(Version difference data)
○ ○ ○ ○

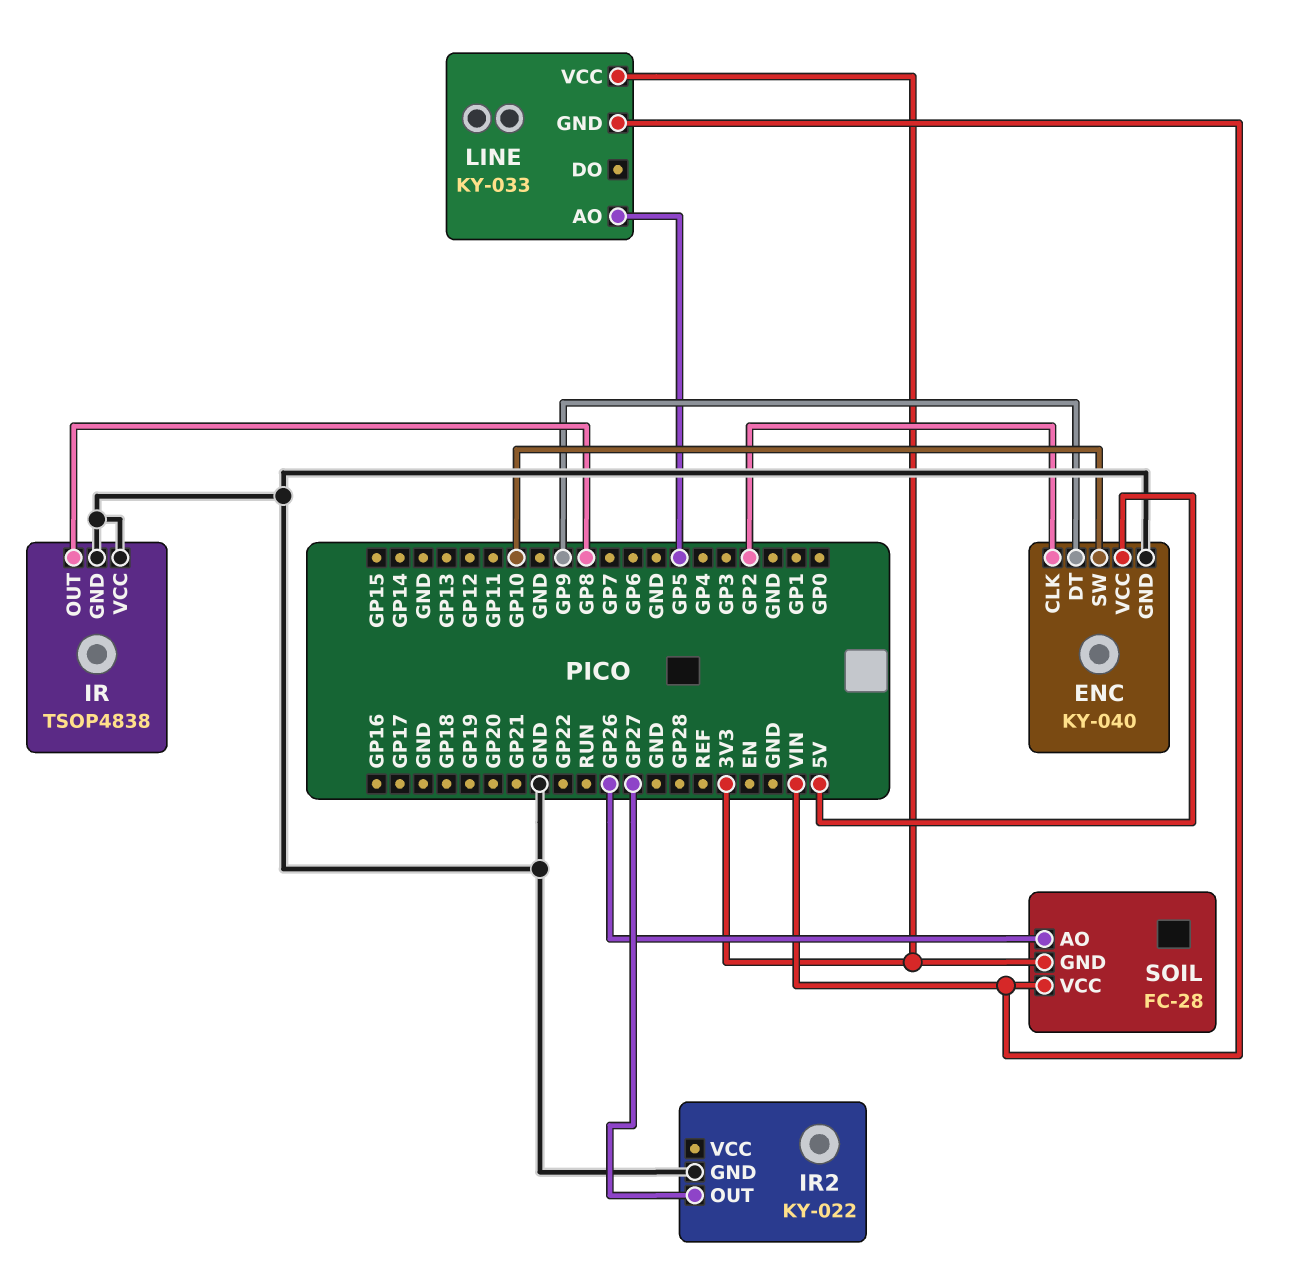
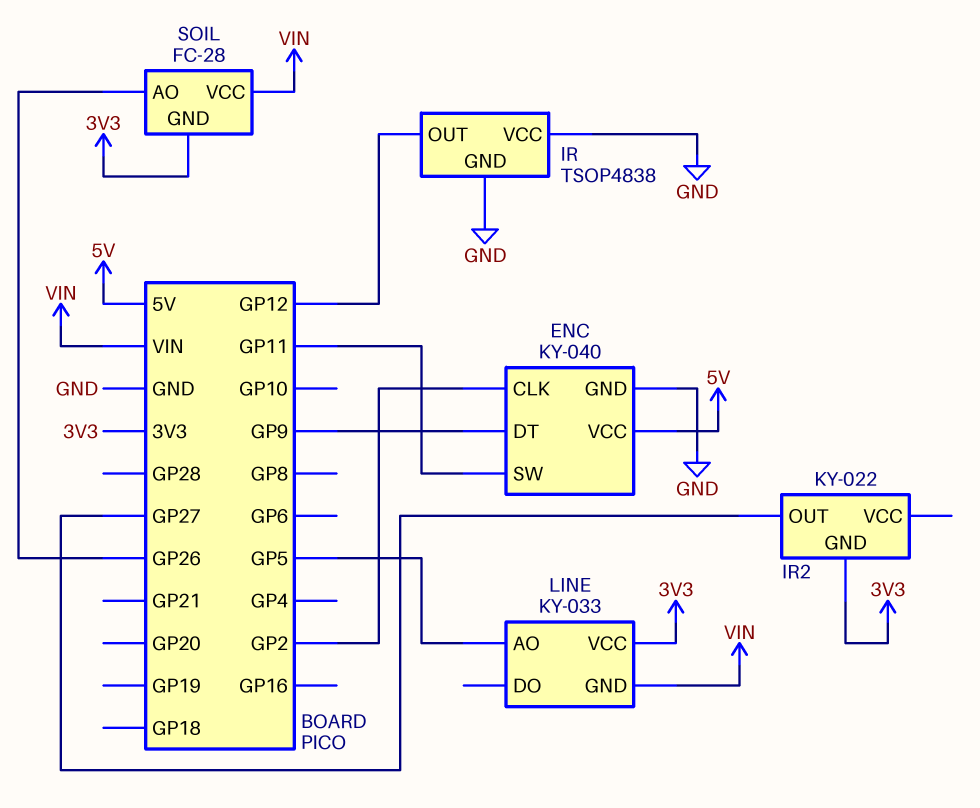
ENC pin SW: GP10 -> GP11
IR pin OUT: GP8 -> GP12
IR2 pin GND: GND -> 3V3

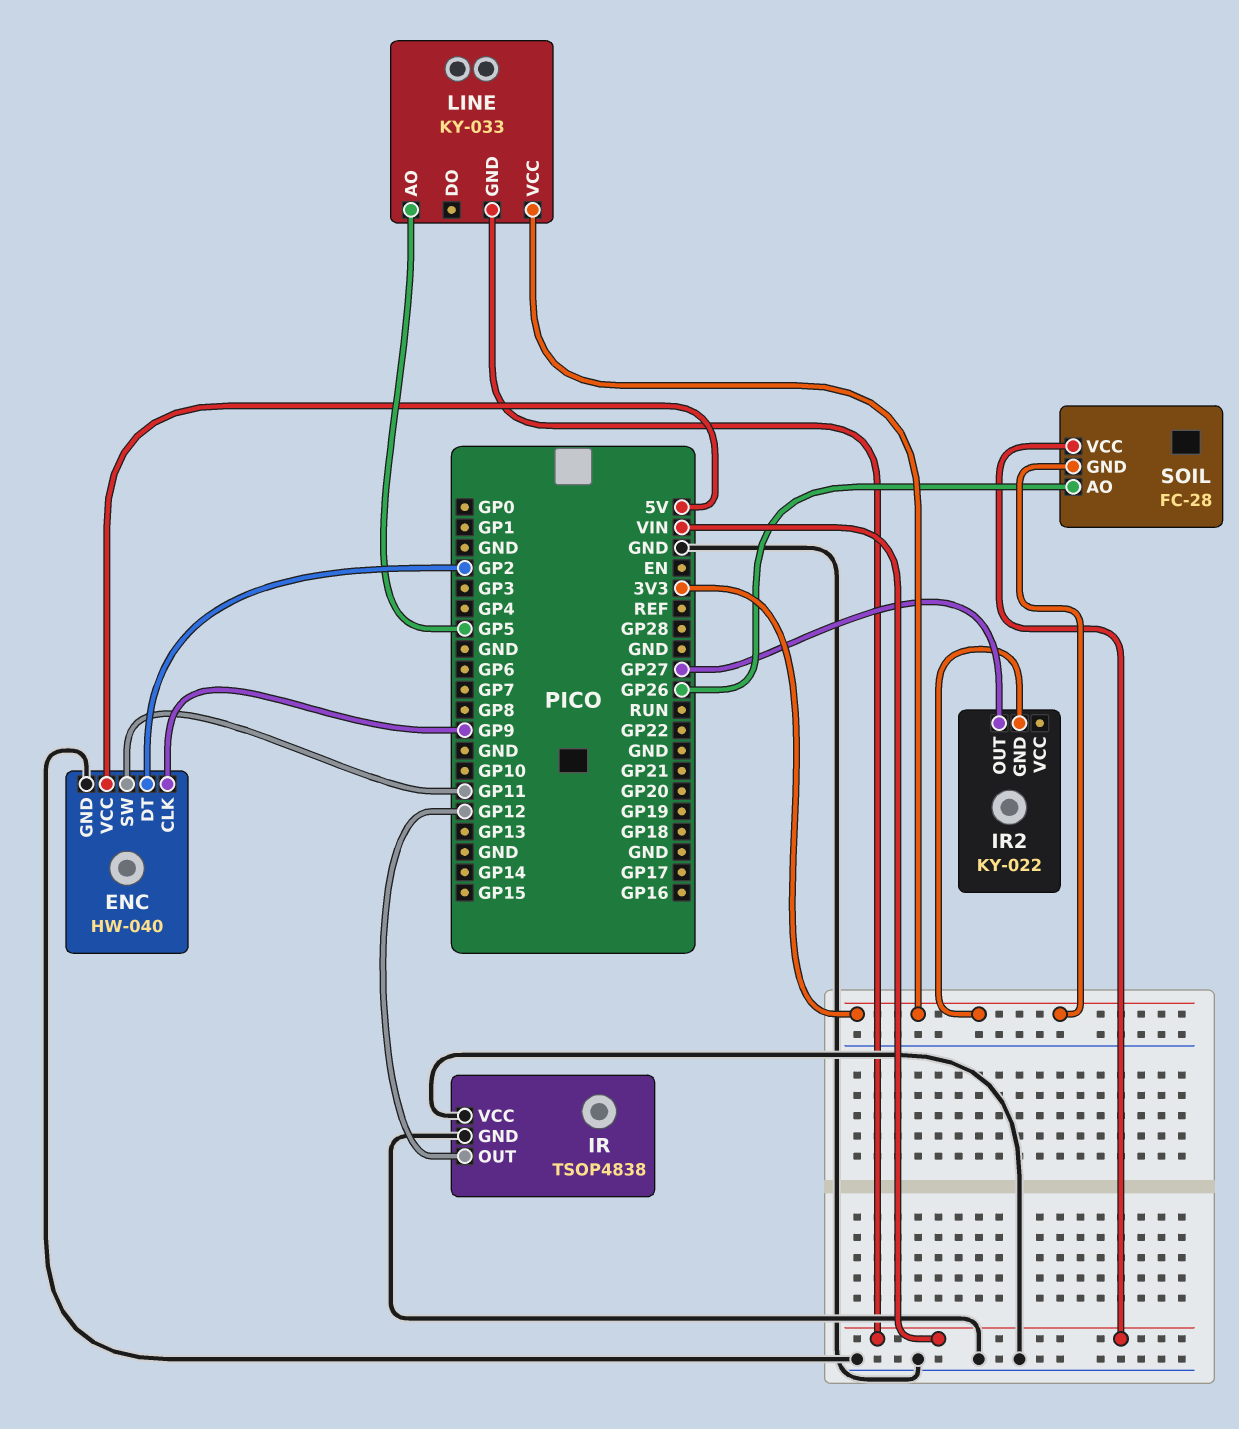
ENC: KY-040 -> HW-040
ENC pin CLK: GP2 -> GP9
ENC pin DT: GP9 -> GP2

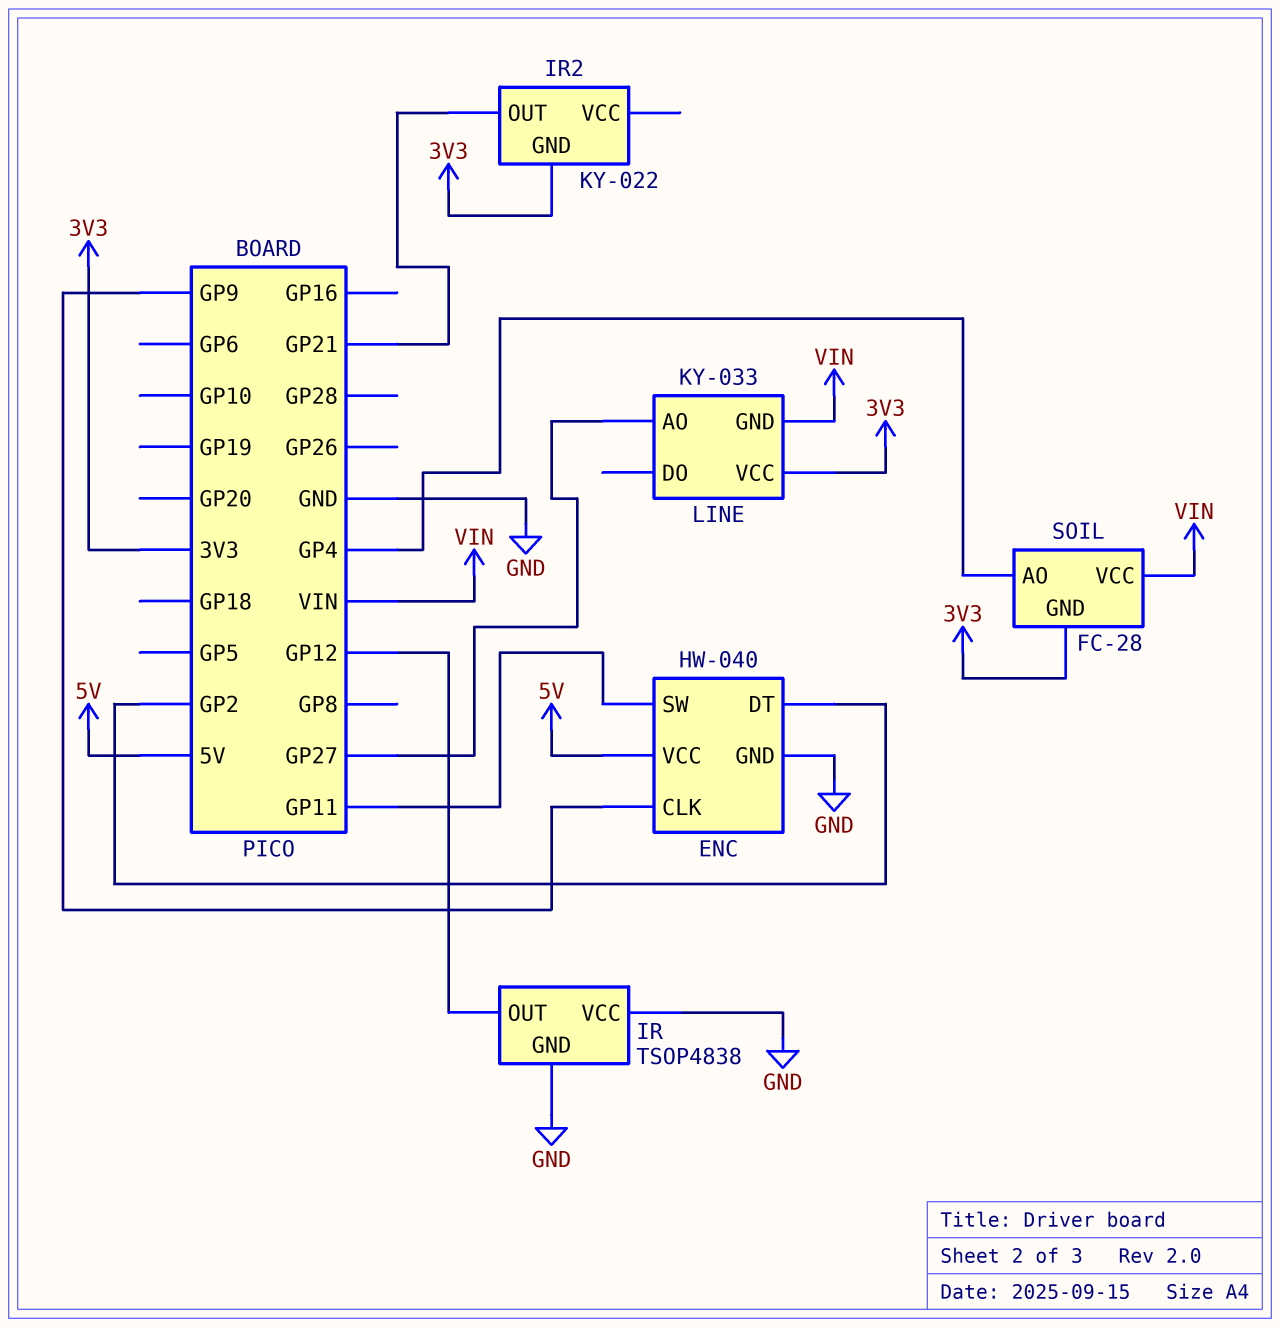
IR2 pin OUT: GP27 -> GP21
LINE pin AO: GP5 -> GP27
SOIL pin AO: GP26 -> GP4

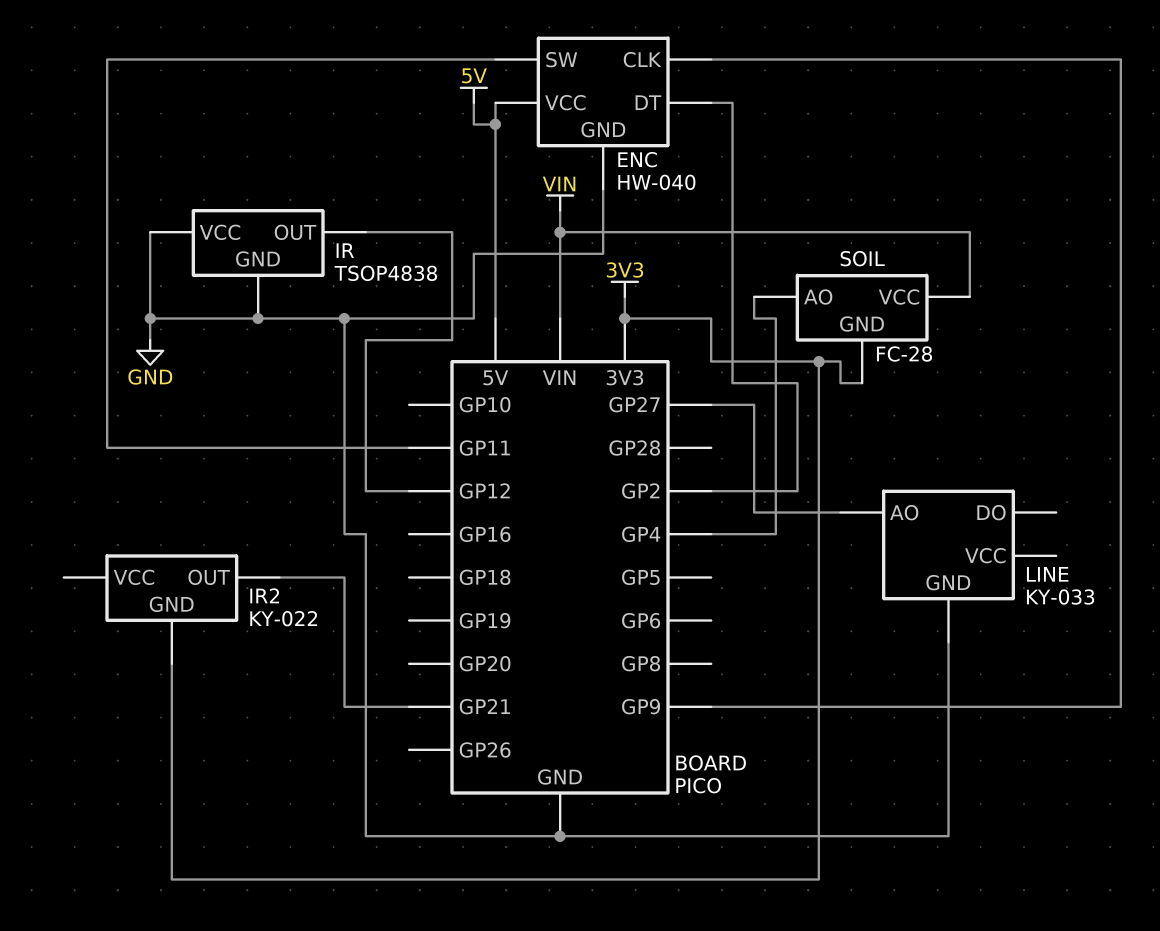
LINE pin GND: VIN -> GND
LINE pin VCC: 3V3 -> none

○ ○ ○ ○

### Problem:
The lines to repeat start at the one holding "LINE pin AO: GP5 -> GP27" and run through the last line of the records above; write them out exactly, both ends included, but not the pictures.

### Task output:
LINE pin AO: GP5 -> GP27
SOIL pin AO: GP26 -> GP4

LINE pin GND: VIN -> GND
LINE pin VCC: 3V3 -> none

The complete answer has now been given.